#### Assignment:
Every entry below is to be copied exactly, apart from any picture it holds.
Start of Source records
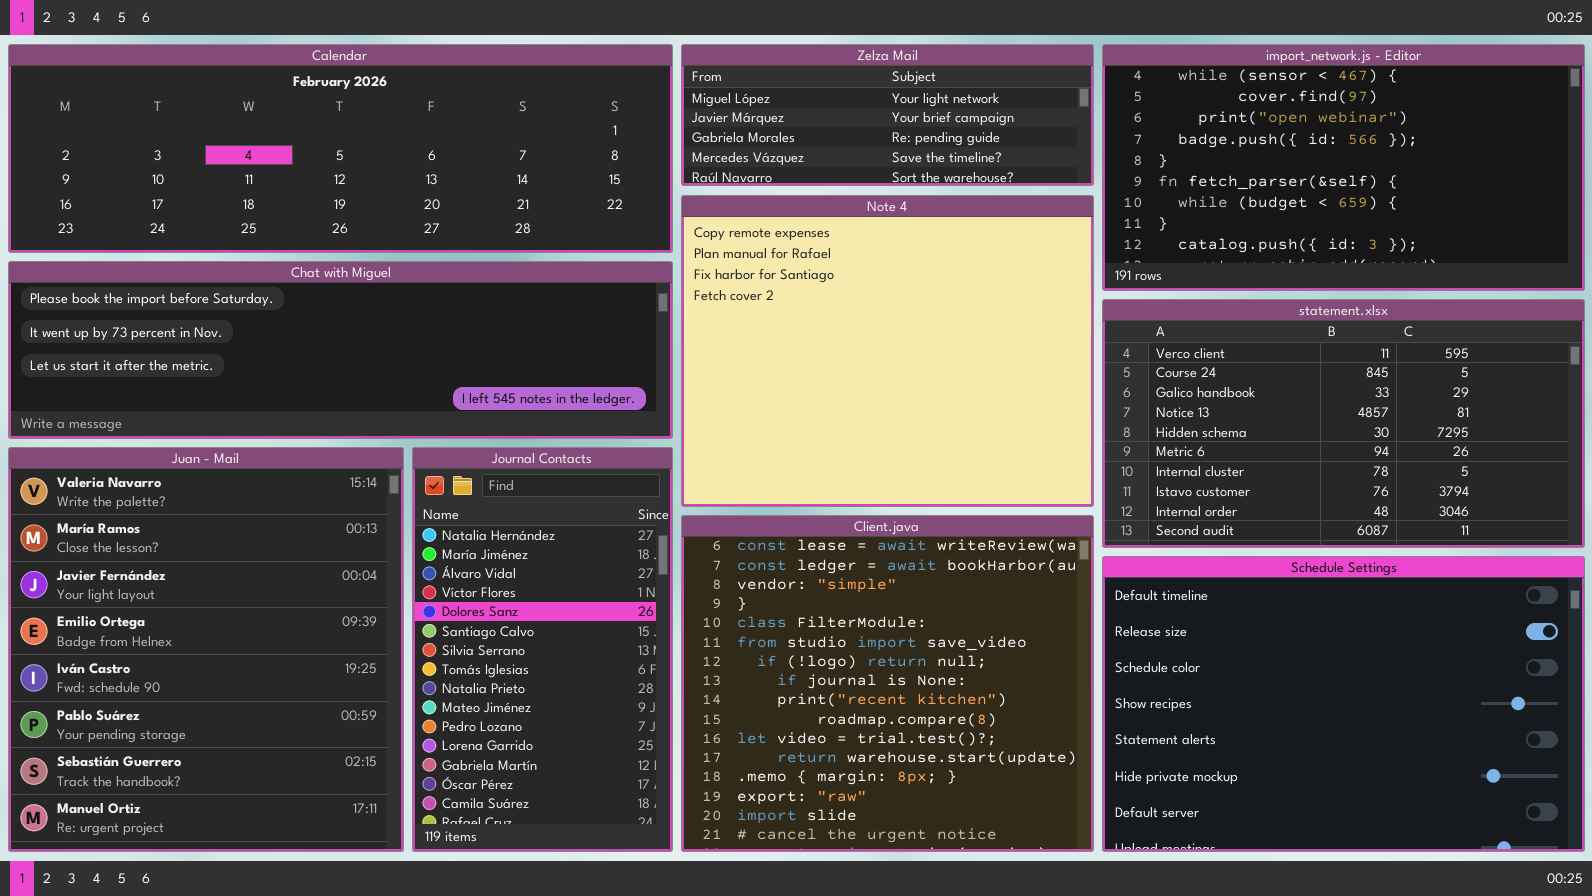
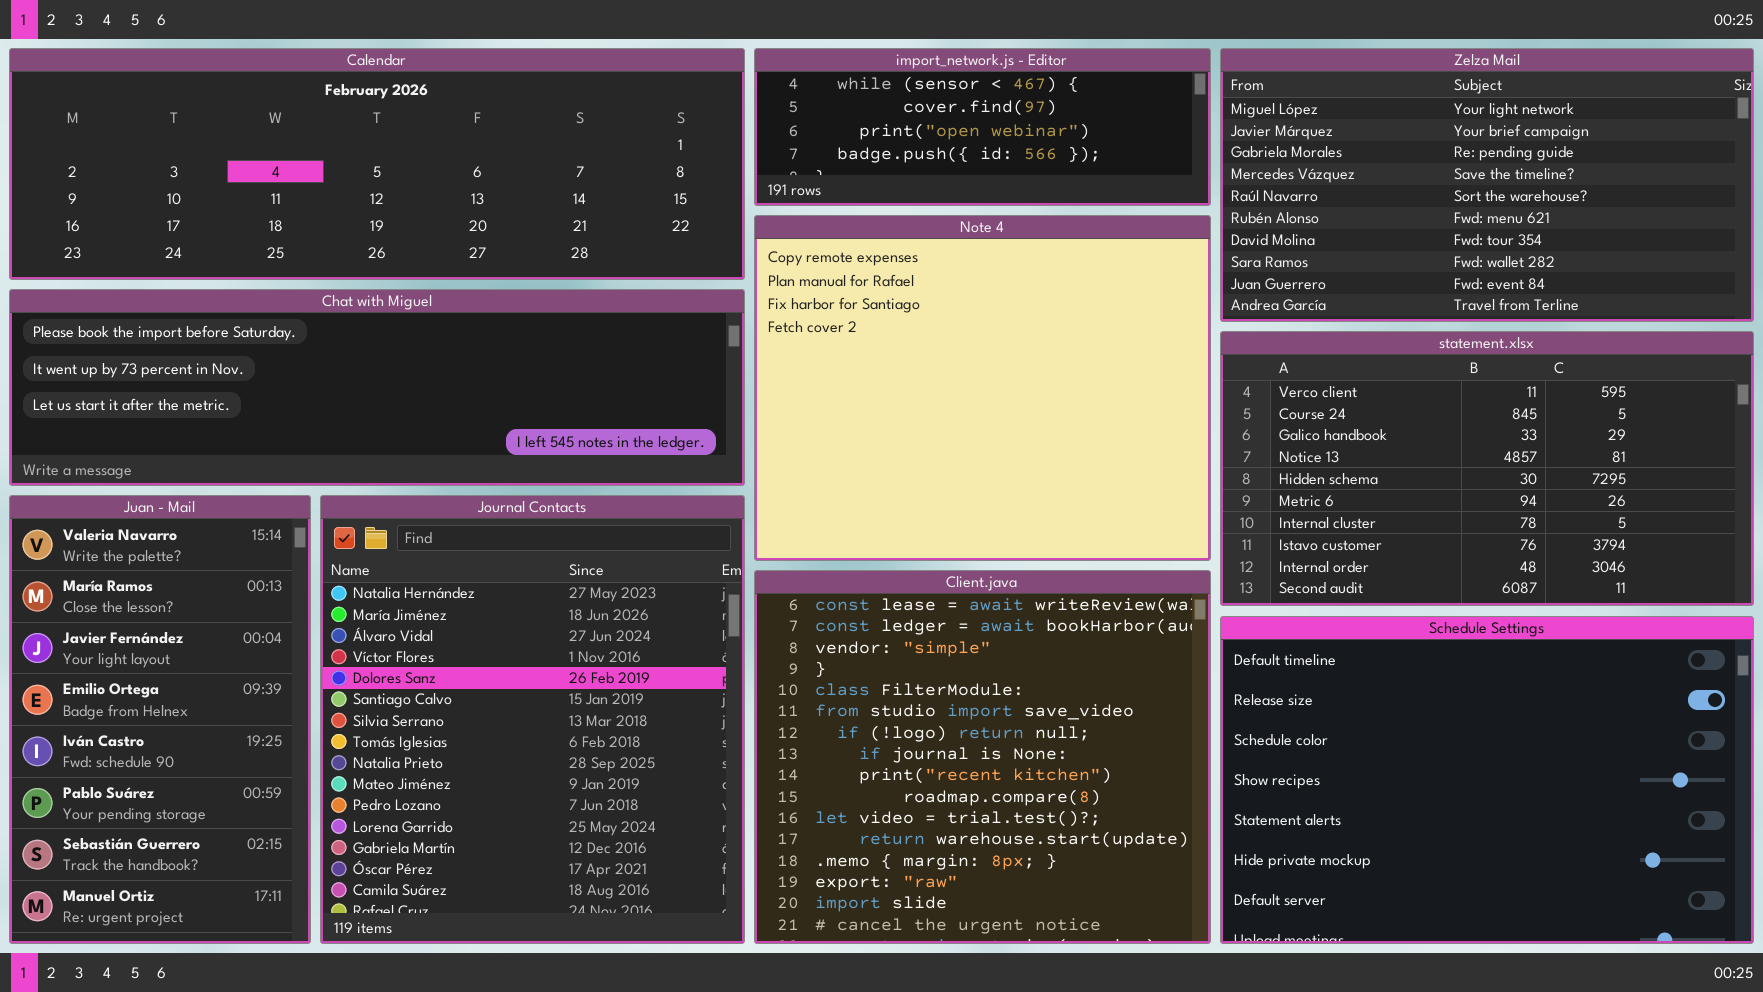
Zelza Mail: [681,44,1094,186] -> [1220,48,1754,322], moved, resized
import_network.js - Editor: [1102,44,1585,291] -> [754,48,1211,206], moved, resized
Juan - Mail: [8,447,404,852] -> [9,495,311,944], resized
Journal Contacts: [412,447,673,852] -> [320,495,745,944], resized

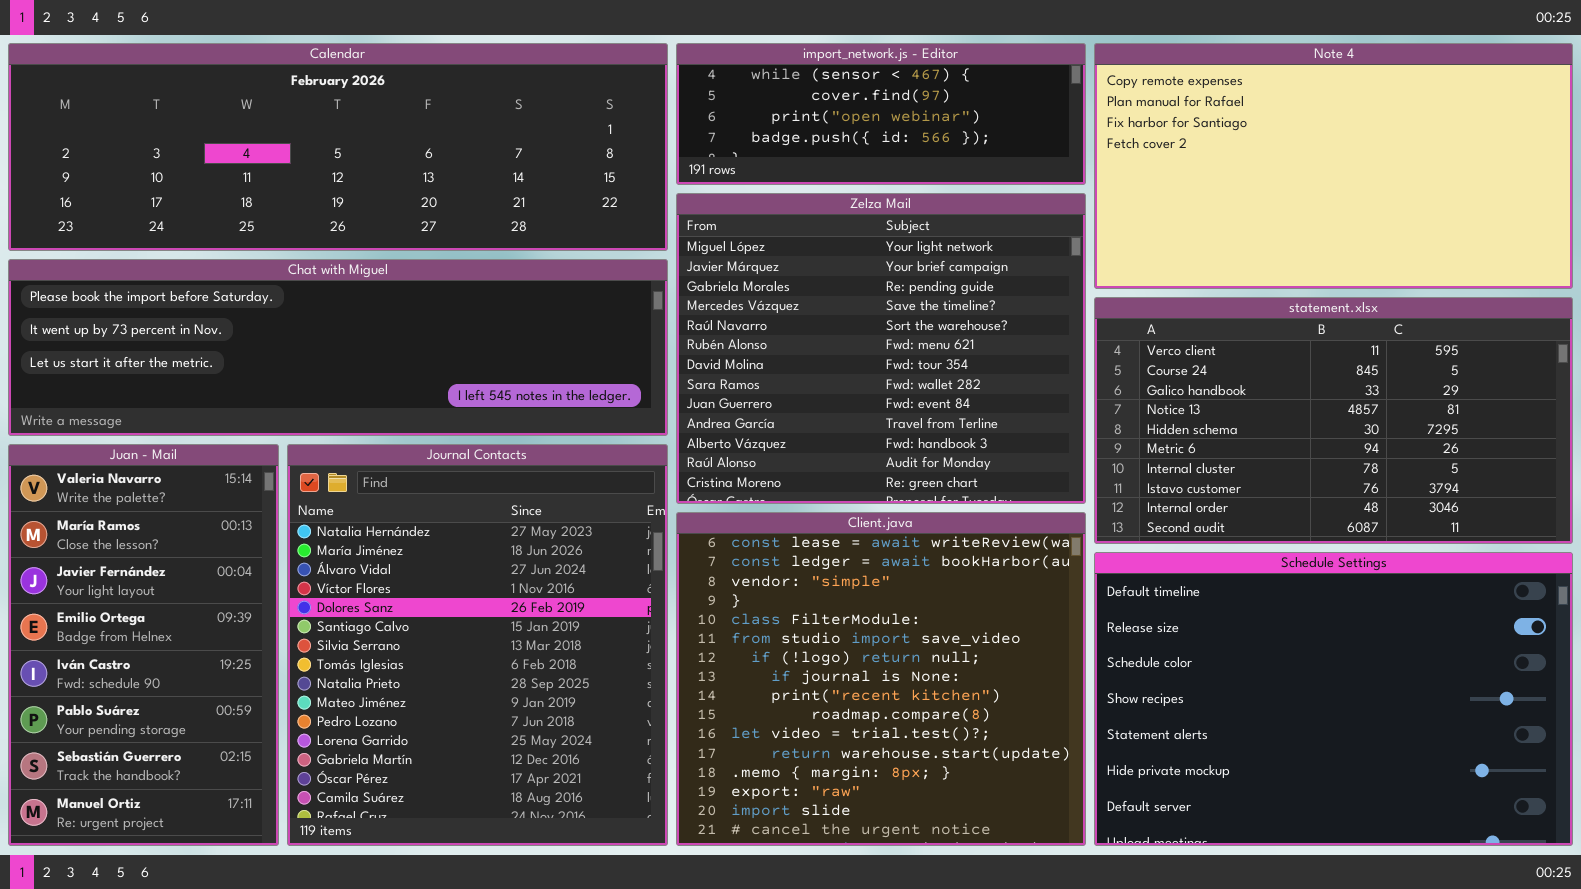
Zelza Mail: [1220,48,1754,322] -> [676,193,1086,504], moved, resized
Note 4: [754,215,1211,561] -> [1094,43,1573,289], moved, resized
End of Source records
#### Output of the task:
Zelza Mail: [681,44,1094,186] -> [1220,48,1754,322], moved, resized
import_network.js - Editor: [1102,44,1585,291] -> [754,48,1211,206], moved, resized
Juan - Mail: [8,447,404,852] -> [9,495,311,944], resized
Journal Contacts: [412,447,673,852] -> [320,495,745,944], resized

Zelza Mail: [1220,48,1754,322] -> [676,193,1086,504], moved, resized
Note 4: [754,215,1211,561] -> [1094,43,1573,289], moved, resized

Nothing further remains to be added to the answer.